## [Task to complete]
Copy every line of the entries below word for word, but leave out the pictures.

________________

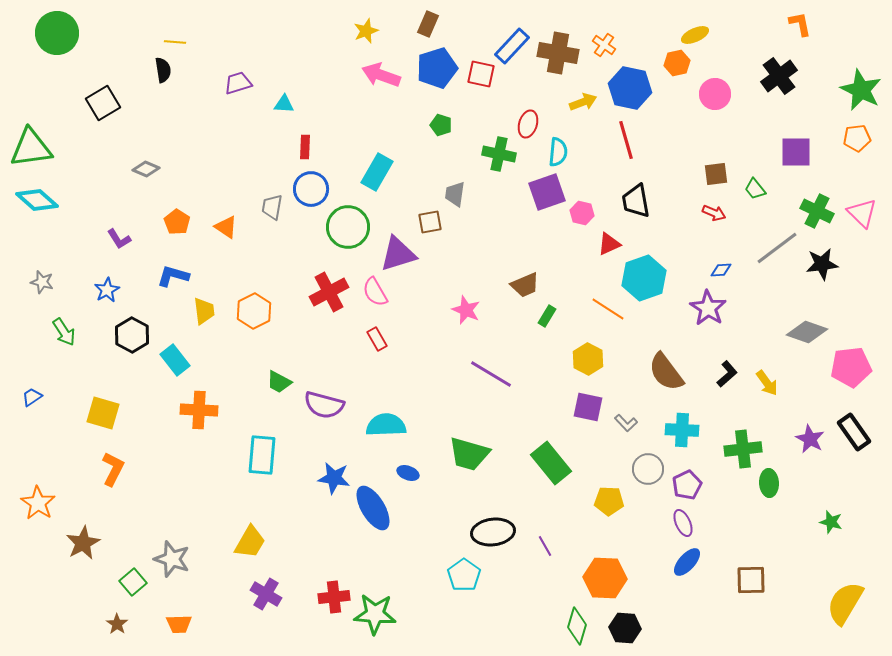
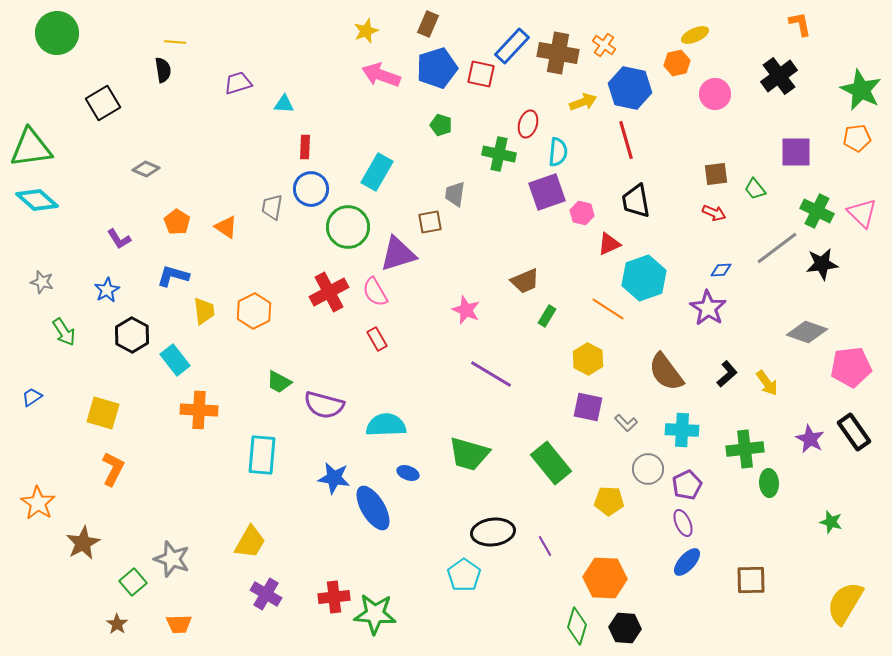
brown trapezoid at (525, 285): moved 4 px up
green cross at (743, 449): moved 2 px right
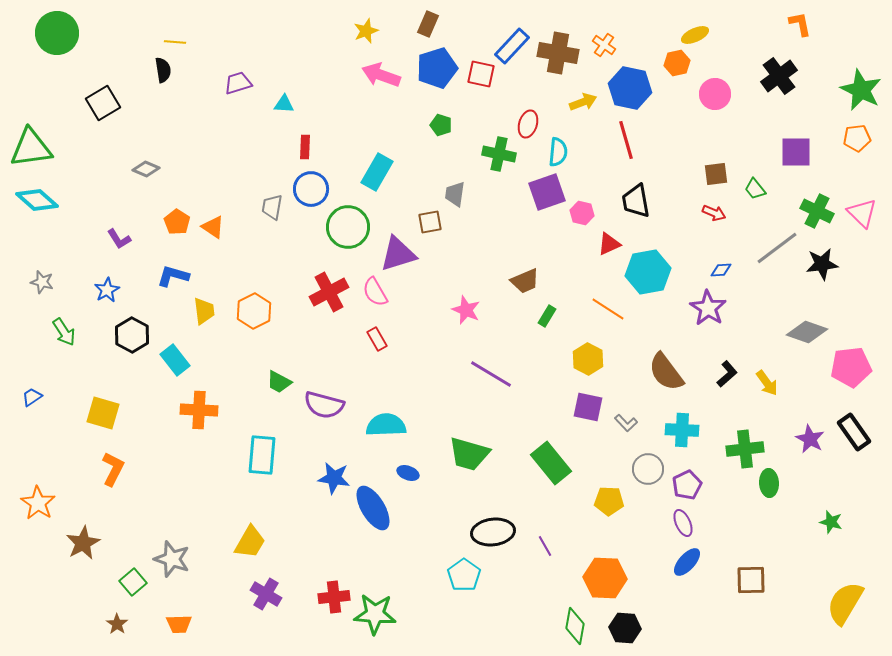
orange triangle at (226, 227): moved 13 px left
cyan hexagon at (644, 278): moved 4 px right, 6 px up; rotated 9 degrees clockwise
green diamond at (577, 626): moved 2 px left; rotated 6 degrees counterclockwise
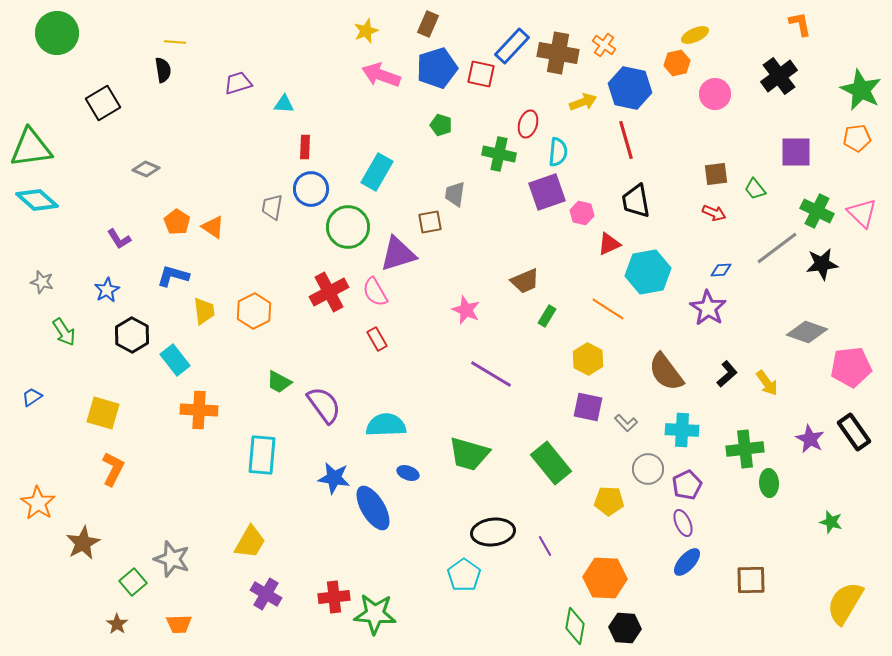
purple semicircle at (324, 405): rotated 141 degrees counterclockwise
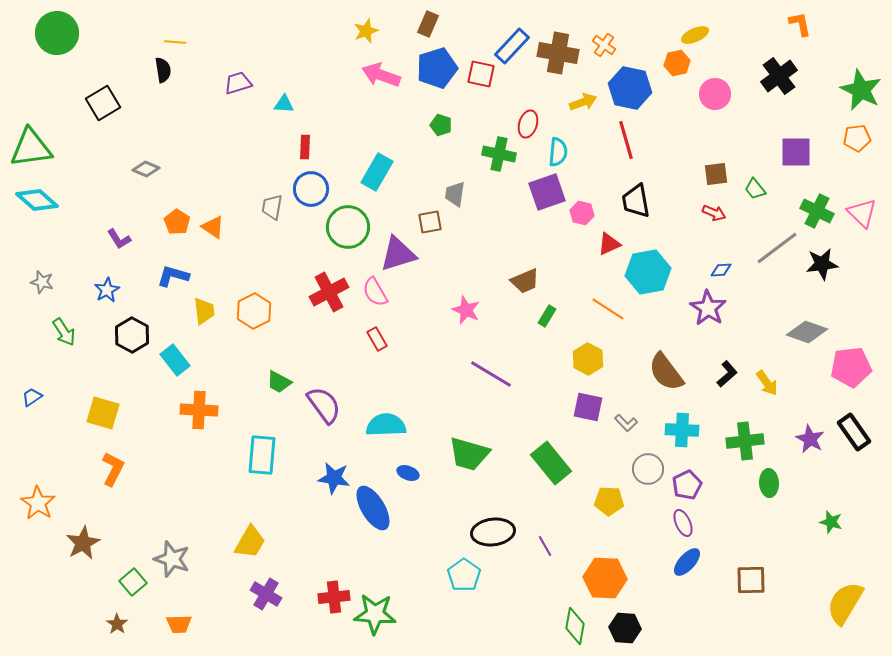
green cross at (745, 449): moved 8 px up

________________

## [Exercise solution]
brown trapezoid at (525, 285): moved 4 px up
green cross at (743, 449): moved 2 px right
orange triangle at (226, 227): moved 13 px left
cyan hexagon at (644, 278): moved 4 px right, 6 px up; rotated 9 degrees clockwise
green diamond at (577, 626): moved 2 px left; rotated 6 degrees counterclockwise
purple semicircle at (324, 405): rotated 141 degrees counterclockwise
green cross at (745, 449): moved 8 px up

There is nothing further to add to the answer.